• **Given information**
"""

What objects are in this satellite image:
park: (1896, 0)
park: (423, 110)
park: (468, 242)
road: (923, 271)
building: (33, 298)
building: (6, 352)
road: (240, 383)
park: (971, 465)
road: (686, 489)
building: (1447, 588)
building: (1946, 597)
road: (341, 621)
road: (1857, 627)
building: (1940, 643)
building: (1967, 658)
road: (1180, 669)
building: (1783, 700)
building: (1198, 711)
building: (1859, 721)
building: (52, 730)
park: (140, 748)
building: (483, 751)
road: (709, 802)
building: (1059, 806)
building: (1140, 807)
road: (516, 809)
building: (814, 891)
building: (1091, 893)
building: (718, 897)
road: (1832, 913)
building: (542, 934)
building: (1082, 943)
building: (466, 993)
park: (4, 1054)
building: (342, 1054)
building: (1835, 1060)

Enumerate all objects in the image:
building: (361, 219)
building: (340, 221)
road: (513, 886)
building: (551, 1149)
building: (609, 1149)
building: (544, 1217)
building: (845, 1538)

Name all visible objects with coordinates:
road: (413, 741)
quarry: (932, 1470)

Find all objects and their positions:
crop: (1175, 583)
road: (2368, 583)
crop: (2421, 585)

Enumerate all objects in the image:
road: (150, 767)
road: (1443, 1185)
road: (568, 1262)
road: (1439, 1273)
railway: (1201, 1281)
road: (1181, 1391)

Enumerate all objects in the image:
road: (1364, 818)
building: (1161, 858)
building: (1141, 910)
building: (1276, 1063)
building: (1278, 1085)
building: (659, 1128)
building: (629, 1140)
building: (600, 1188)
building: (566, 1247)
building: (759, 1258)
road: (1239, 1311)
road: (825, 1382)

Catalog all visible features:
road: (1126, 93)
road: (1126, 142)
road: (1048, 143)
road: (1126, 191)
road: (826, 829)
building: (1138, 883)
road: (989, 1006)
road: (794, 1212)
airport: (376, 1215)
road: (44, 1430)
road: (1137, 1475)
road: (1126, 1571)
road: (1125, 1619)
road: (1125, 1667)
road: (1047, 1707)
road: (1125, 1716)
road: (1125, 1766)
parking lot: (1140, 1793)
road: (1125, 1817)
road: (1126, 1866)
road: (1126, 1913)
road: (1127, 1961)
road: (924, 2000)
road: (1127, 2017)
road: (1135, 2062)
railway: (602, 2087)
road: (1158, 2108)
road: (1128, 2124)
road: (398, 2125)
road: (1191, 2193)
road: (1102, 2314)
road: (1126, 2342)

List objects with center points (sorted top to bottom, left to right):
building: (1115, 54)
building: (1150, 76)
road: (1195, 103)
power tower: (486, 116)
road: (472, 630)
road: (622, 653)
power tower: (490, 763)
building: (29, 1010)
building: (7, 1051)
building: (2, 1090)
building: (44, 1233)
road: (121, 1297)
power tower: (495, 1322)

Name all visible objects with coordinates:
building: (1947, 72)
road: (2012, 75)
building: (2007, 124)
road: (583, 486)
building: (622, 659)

"""

• **Exercise**
Once more, write out all of the entries above exactly.

• **Reply**
What objects are in this satellite image:
park: (1896, 0)
park: (423, 110)
park: (468, 242)
road: (923, 271)
building: (33, 298)
building: (6, 352)
road: (240, 383)
park: (971, 465)
road: (686, 489)
building: (1447, 588)
building: (1946, 597)
road: (341, 621)
road: (1857, 627)
building: (1940, 643)
building: (1967, 658)
road: (1180, 669)
building: (1783, 700)
building: (1198, 711)
building: (1859, 721)
building: (52, 730)
park: (140, 748)
building: (483, 751)
road: (709, 802)
building: (1059, 806)
building: (1140, 807)
road: (516, 809)
building: (814, 891)
building: (1091, 893)
building: (718, 897)
road: (1832, 913)
building: (542, 934)
building: (1082, 943)
building: (466, 993)
park: (4, 1054)
building: (342, 1054)
building: (1835, 1060)

Enumerate all objects in the image:
building: (361, 219)
building: (340, 221)
road: (513, 886)
building: (551, 1149)
building: (609, 1149)
building: (544, 1217)
building: (845, 1538)

Name all visible objects with coordinates:
road: (413, 741)
quarry: (932, 1470)

Find all objects and their positions:
crop: (1175, 583)
road: (2368, 583)
crop: (2421, 585)

Enumerate all objects in the image:
road: (150, 767)
road: (1443, 1185)
road: (568, 1262)
road: (1439, 1273)
railway: (1201, 1281)
road: (1181, 1391)

Enumerate all objects in the image:
road: (1364, 818)
building: (1161, 858)
building: (1141, 910)
building: (1276, 1063)
building: (1278, 1085)
building: (659, 1128)
building: (629, 1140)
building: (600, 1188)
building: (566, 1247)
building: (759, 1258)
road: (1239, 1311)
road: (825, 1382)

Catalog all visible features:
road: (1126, 93)
road: (1126, 142)
road: (1048, 143)
road: (1126, 191)
road: (826, 829)
building: (1138, 883)
road: (989, 1006)
road: (794, 1212)
airport: (376, 1215)
road: (44, 1430)
road: (1137, 1475)
road: (1126, 1571)
road: (1125, 1619)
road: (1125, 1667)
road: (1047, 1707)
road: (1125, 1716)
road: (1125, 1766)
parking lot: (1140, 1793)
road: (1125, 1817)
road: (1126, 1866)
road: (1126, 1913)
road: (1127, 1961)
road: (924, 2000)
road: (1127, 2017)
road: (1135, 2062)
railway: (602, 2087)
road: (1158, 2108)
road: (1128, 2124)
road: (398, 2125)
road: (1191, 2193)
road: (1102, 2314)
road: (1126, 2342)

List objects with center points (sorted top to bottom, left to right):
building: (1115, 54)
building: (1150, 76)
road: (1195, 103)
power tower: (486, 116)
road: (472, 630)
road: (622, 653)
power tower: (490, 763)
building: (29, 1010)
building: (7, 1051)
building: (2, 1090)
building: (44, 1233)
road: (121, 1297)
power tower: (495, 1322)

Name all visible objects with coordinates:
building: (1947, 72)
road: (2012, 75)
building: (2007, 124)
road: (583, 486)
building: (622, 659)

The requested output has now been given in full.